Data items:
>>>

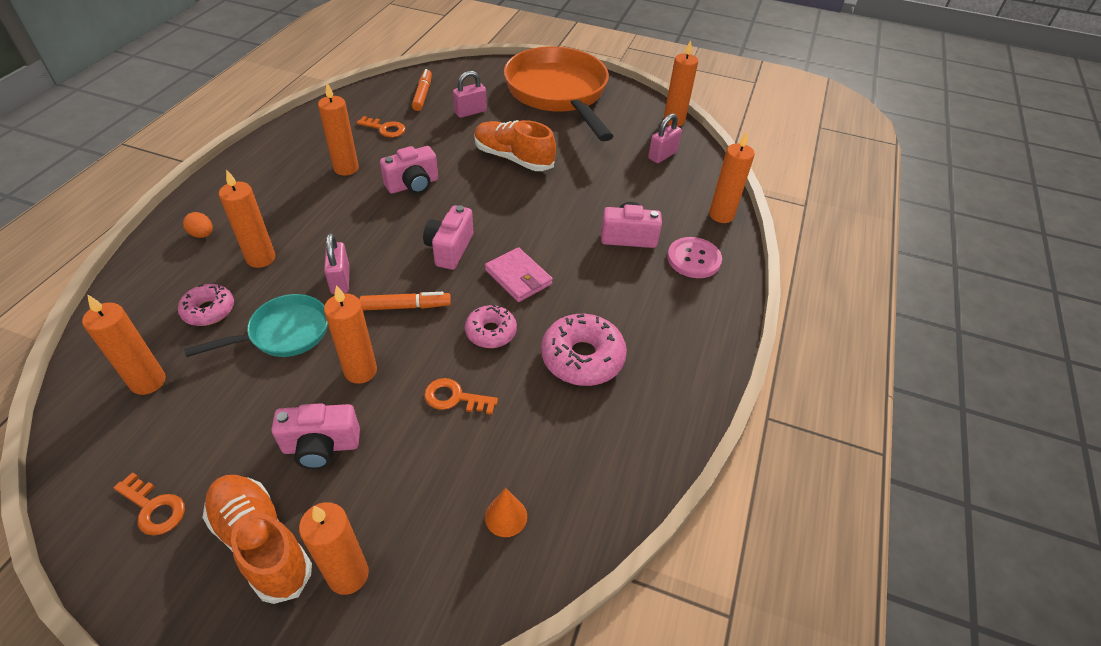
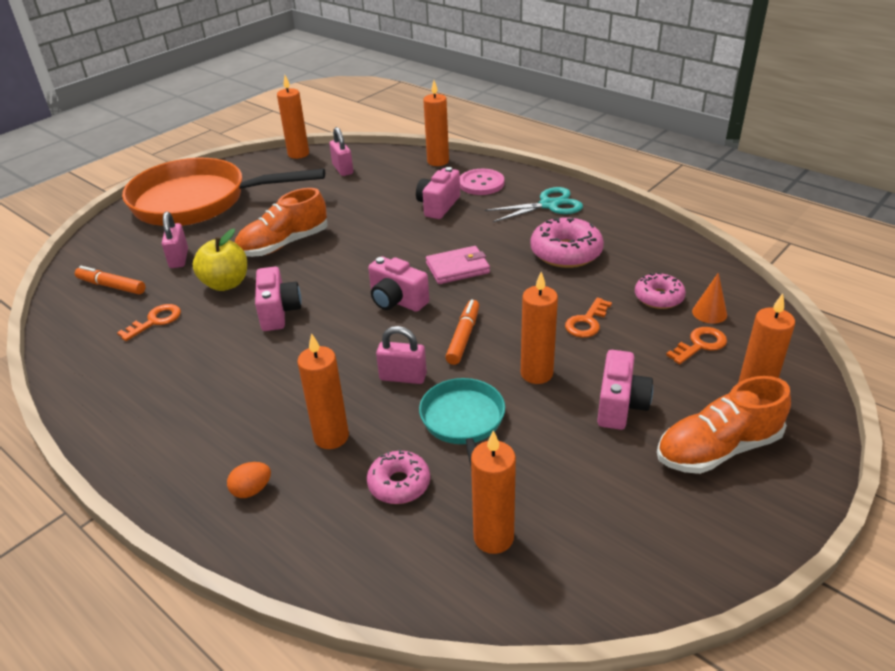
camera: 65 degrees left, 10 degrees down
(154, 508) = (668, 526): orange key -> orange key (700, 345)
(346, 168) = (209, 358): orange candle -> none
(444, 146) = (226, 284): none -> yellow apple
(491, 332) = (518, 292): pink donut -> pink donut (658, 297)
(678, 325) = (548, 205): none -> turquoise scissors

<<<

**Task to carry out**
Without the pictures, return the records above exactly as given.

**Written solution**
camera: 65 degrees left, 10 degrees down
(154, 508) = (668, 526): orange key -> orange key (700, 345)
(346, 168) = (209, 358): orange candle -> none
(444, 146) = (226, 284): none -> yellow apple
(491, 332) = (518, 292): pink donut -> pink donut (658, 297)
(678, 325) = (548, 205): none -> turquoise scissors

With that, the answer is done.